Reproduce the listing below without any change.

### MATERIAL PROVIDED
╭──

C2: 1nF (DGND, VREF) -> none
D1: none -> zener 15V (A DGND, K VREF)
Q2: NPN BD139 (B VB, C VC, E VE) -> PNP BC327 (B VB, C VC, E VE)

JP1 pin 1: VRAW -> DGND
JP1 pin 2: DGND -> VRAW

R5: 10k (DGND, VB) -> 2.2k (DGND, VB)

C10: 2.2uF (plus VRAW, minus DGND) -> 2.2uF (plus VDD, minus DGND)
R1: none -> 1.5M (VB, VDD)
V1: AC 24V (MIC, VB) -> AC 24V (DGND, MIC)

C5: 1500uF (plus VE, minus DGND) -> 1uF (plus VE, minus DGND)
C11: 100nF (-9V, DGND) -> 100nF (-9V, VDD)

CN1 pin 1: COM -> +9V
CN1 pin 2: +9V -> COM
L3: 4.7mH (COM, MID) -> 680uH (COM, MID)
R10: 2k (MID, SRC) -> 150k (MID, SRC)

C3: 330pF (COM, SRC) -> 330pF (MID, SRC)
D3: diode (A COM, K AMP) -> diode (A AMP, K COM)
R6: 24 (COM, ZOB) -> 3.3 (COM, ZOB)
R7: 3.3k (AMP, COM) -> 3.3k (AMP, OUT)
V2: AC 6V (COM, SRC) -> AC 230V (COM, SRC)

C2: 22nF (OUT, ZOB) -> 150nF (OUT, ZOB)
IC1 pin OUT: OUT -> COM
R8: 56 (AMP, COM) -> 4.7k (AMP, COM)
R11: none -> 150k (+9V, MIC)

╰──

### SOLUTION TO THIS PROBLEM
C2: 1nF (DGND, VREF) -> none
D1: none -> zener 15V (A DGND, K VREF)
Q2: NPN BD139 (B VB, C VC, E VE) -> PNP BC327 (B VB, C VC, E VE)

JP1 pin 1: VRAW -> DGND
JP1 pin 2: DGND -> VRAW

R5: 10k (DGND, VB) -> 2.2k (DGND, VB)

C10: 2.2uF (plus VRAW, minus DGND) -> 2.2uF (plus VDD, minus DGND)
R1: none -> 1.5M (VB, VDD)
V1: AC 24V (MIC, VB) -> AC 24V (DGND, MIC)

C5: 1500uF (plus VE, minus DGND) -> 1uF (plus VE, minus DGND)
C11: 100nF (-9V, DGND) -> 100nF (-9V, VDD)

CN1 pin 1: COM -> +9V
CN1 pin 2: +9V -> COM
L3: 4.7mH (COM, MID) -> 680uH (COM, MID)
R10: 2k (MID, SRC) -> 150k (MID, SRC)

C3: 330pF (COM, SRC) -> 330pF (MID, SRC)
D3: diode (A COM, K AMP) -> diode (A AMP, K COM)
R6: 24 (COM, ZOB) -> 3.3 (COM, ZOB)
R7: 3.3k (AMP, COM) -> 3.3k (AMP, OUT)
V2: AC 6V (COM, SRC) -> AC 230V (COM, SRC)

C2: 22nF (OUT, ZOB) -> 150nF (OUT, ZOB)
IC1 pin OUT: OUT -> COM
R8: 56 (AMP, COM) -> 4.7k (AMP, COM)
R11: none -> 150k (+9V, MIC)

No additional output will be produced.